▶ [What the task asks]:
Using "brown" as the search string, find the matching lines below and copy them.

▶ [Dataset content]:
□ □ □ □ □

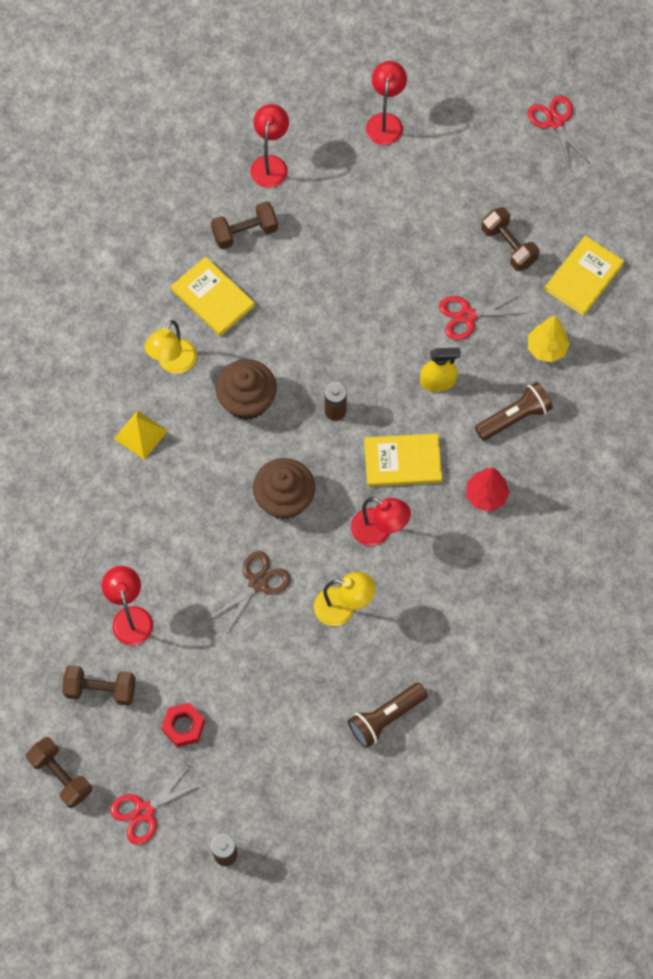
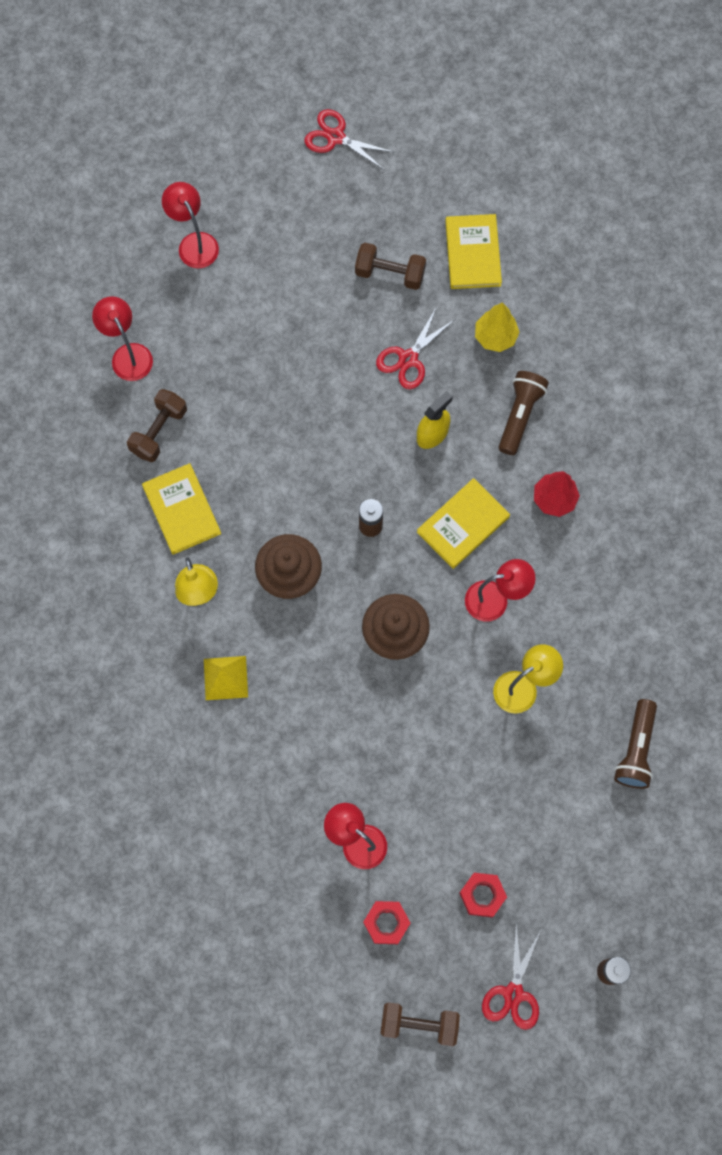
camera: 40 degrees left, 5 degrees up
(101, 689) = (386, 923): brown dumbbell -> red nut
(213, 298) = (182, 510): yellow book -> yellow book turned 60 degrees clockwise
(257, 583) = (435, 723): brown scissors -> none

□ □ □ □ □

▶ [Response]:
(101, 689) = (386, 923): brown dumbbell -> red nut
(257, 583) = (435, 723): brown scissors -> none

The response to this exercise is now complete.